■ Listed records:
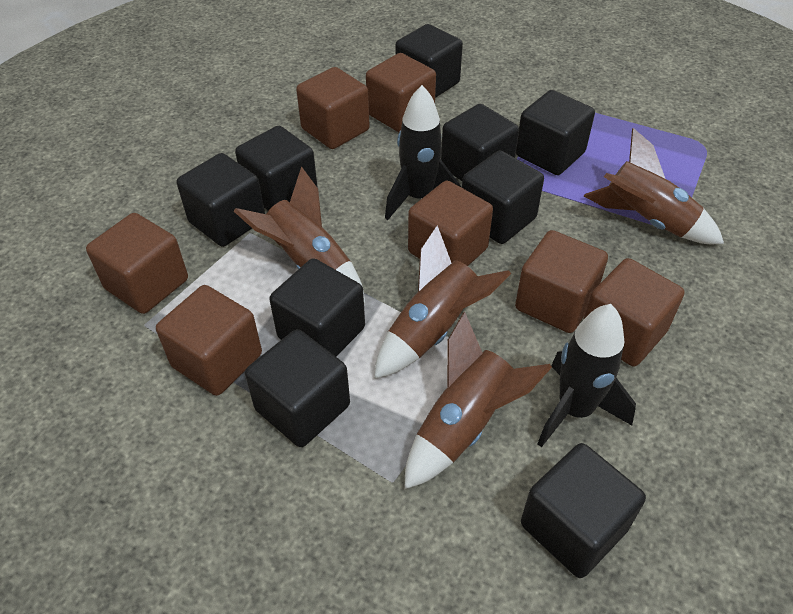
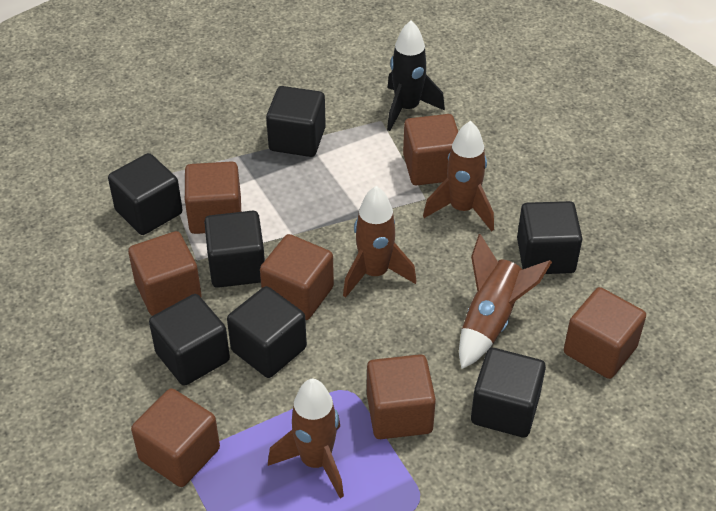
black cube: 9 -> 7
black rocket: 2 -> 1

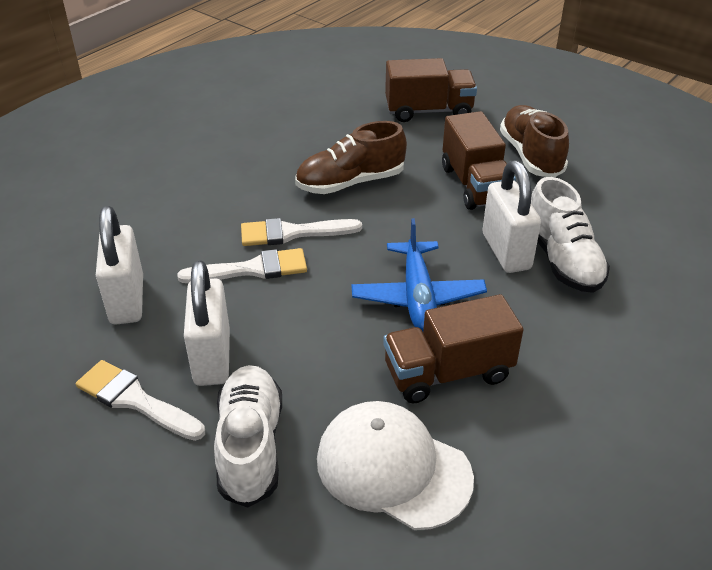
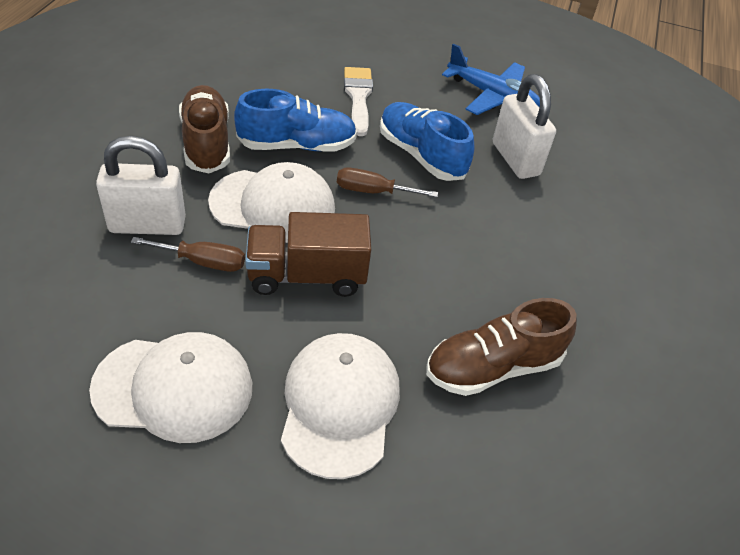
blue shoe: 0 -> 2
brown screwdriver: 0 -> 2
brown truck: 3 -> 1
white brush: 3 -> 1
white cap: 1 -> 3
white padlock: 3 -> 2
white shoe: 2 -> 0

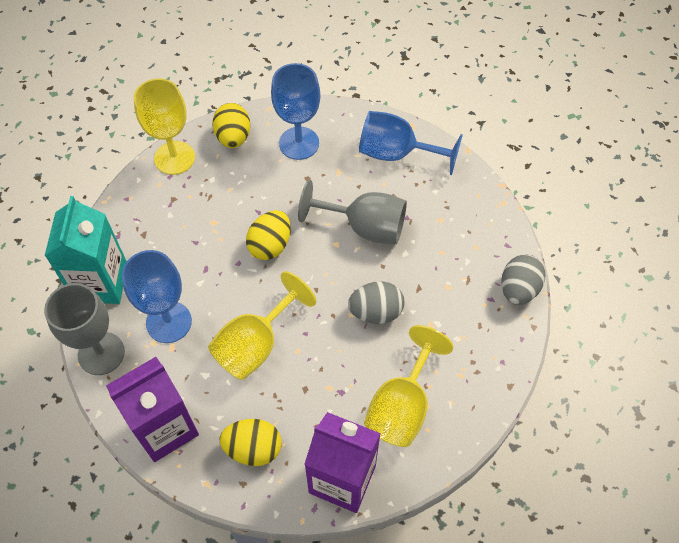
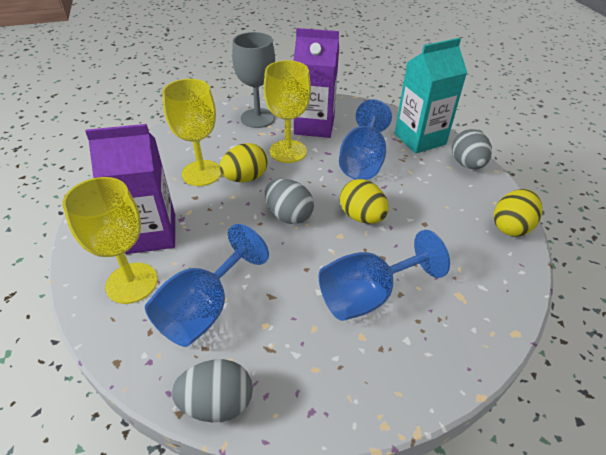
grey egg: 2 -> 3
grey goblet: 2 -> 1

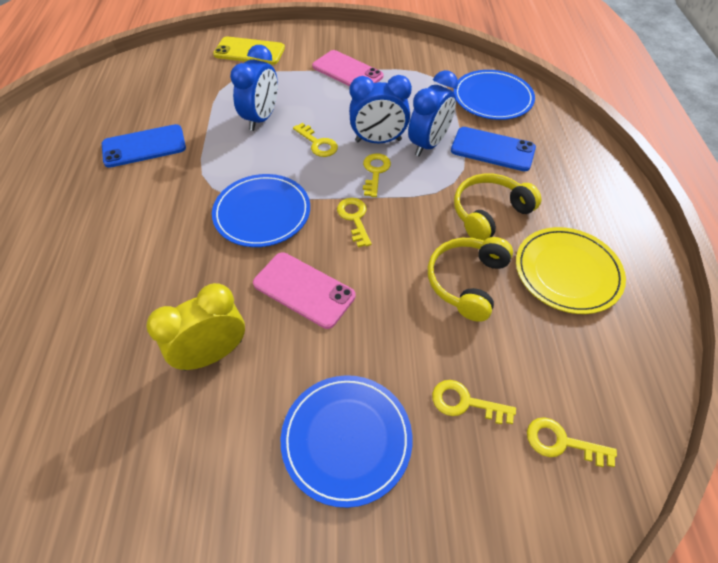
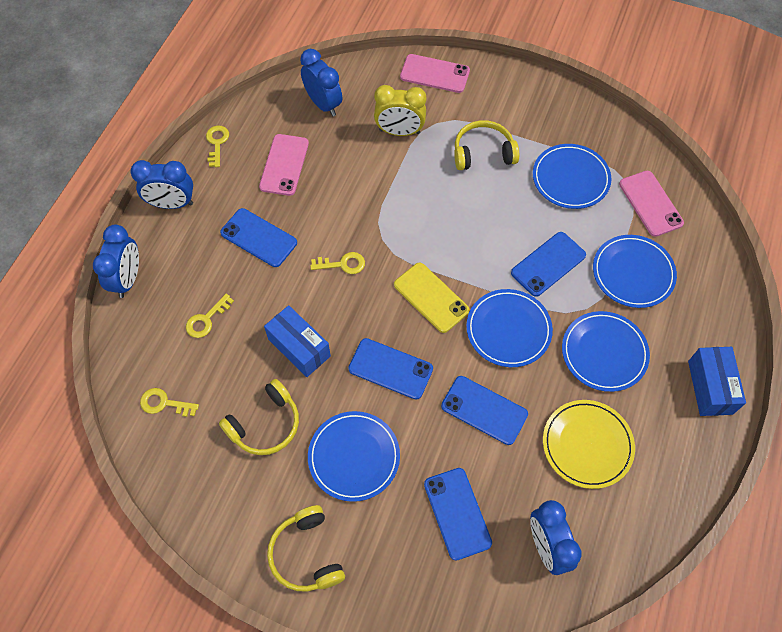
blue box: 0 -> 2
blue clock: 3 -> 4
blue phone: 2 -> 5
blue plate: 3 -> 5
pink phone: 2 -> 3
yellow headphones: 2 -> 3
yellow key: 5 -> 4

==

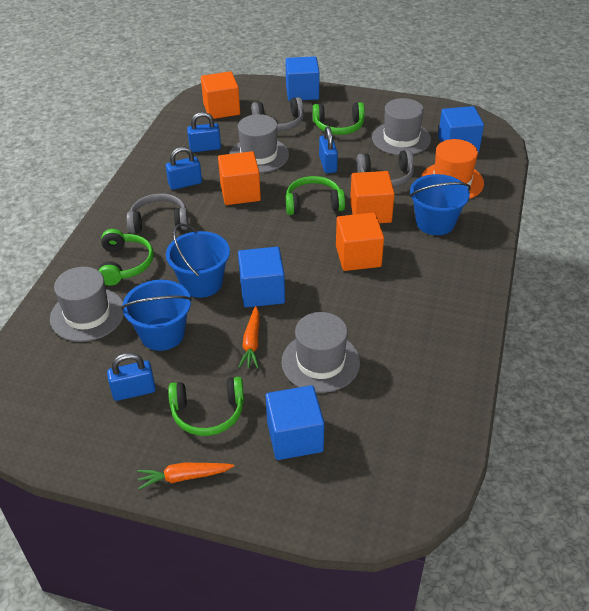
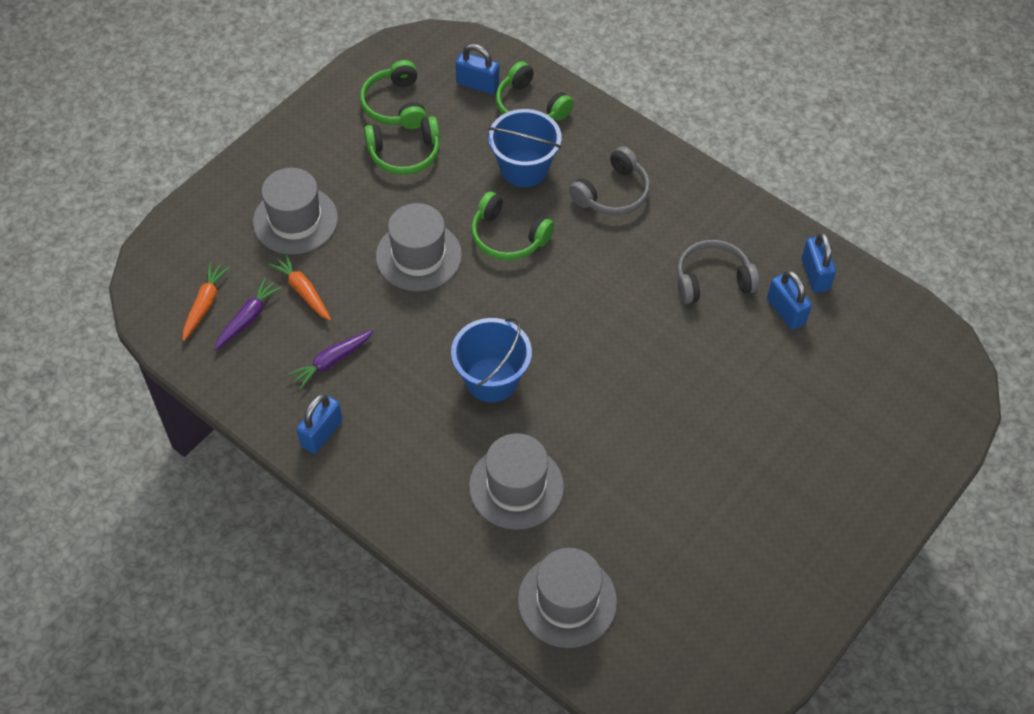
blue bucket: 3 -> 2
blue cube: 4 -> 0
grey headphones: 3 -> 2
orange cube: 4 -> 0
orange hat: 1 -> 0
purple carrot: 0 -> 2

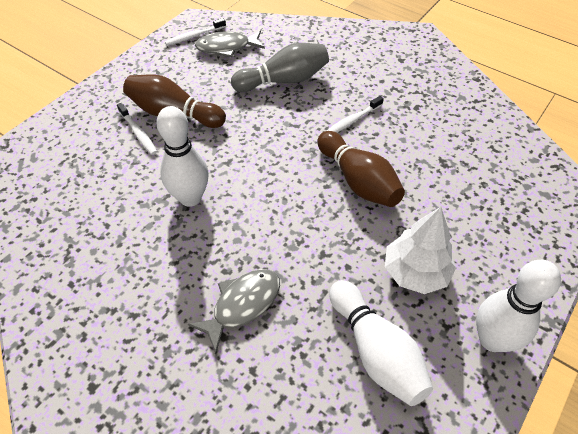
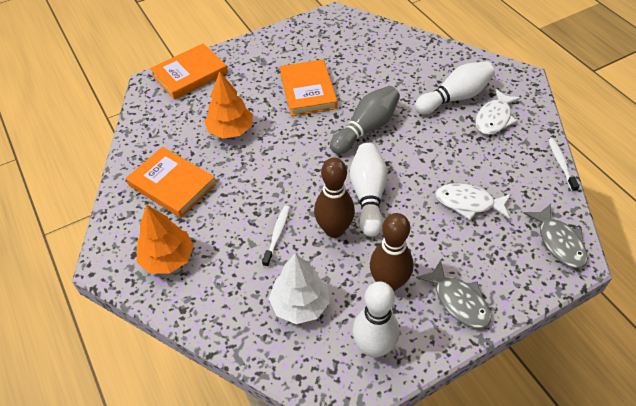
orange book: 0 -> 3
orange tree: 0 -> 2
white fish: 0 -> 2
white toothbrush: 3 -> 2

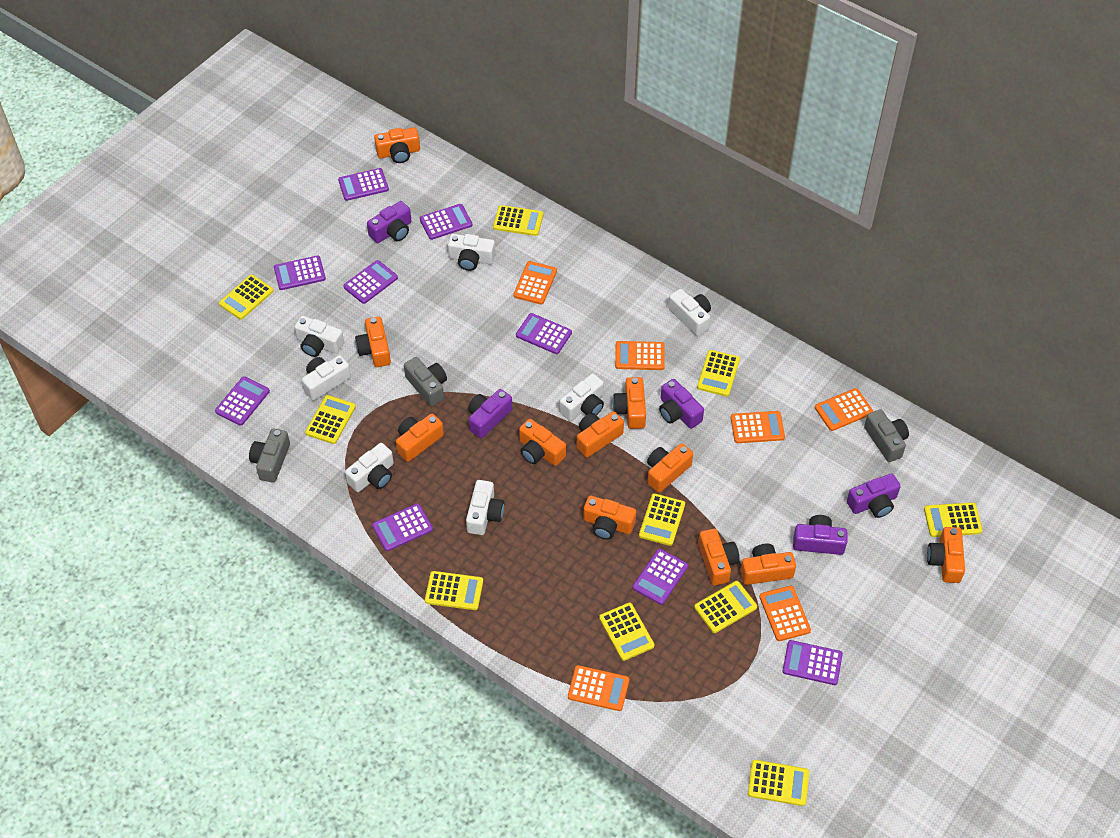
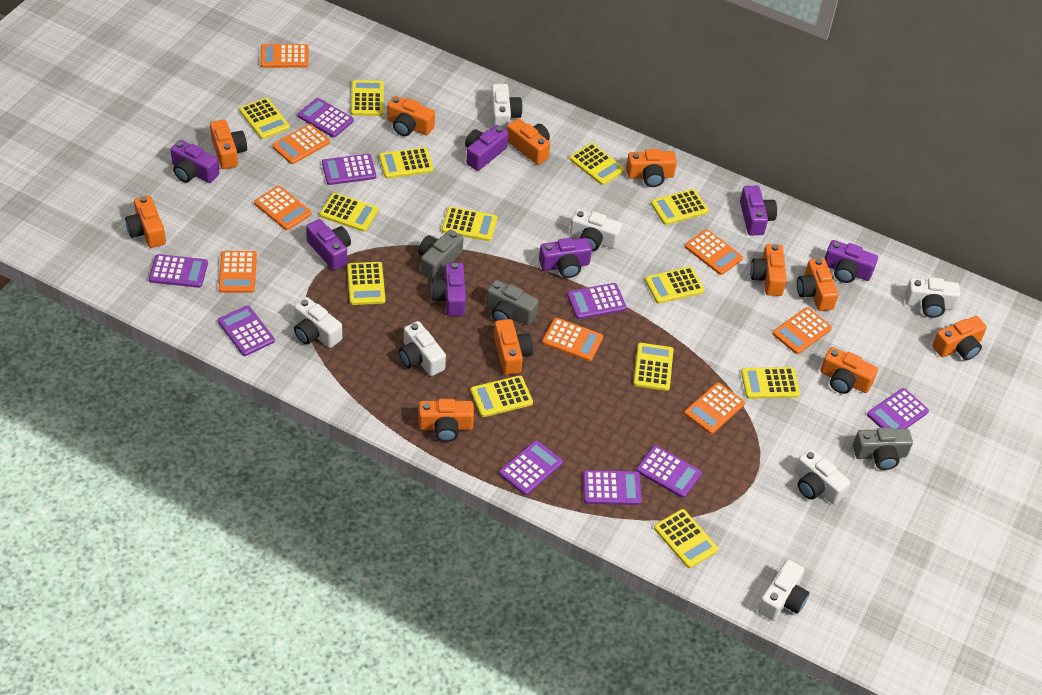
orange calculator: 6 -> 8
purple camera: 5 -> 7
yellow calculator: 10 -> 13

■ What the exercise asks: From the data above, return exactly the lines from the one with "black cube: 9 -> 7" up to and including the one with "blue phone: 2 -> 5". Pictures do not go in the copy.

■ Answer space:
black cube: 9 -> 7
black rocket: 2 -> 1

blue shoe: 0 -> 2
brown screwdriver: 0 -> 2
brown truck: 3 -> 1
white brush: 3 -> 1
white cap: 1 -> 3
white padlock: 3 -> 2
white shoe: 2 -> 0

grey egg: 2 -> 3
grey goblet: 2 -> 1

blue box: 0 -> 2
blue clock: 3 -> 4
blue phone: 2 -> 5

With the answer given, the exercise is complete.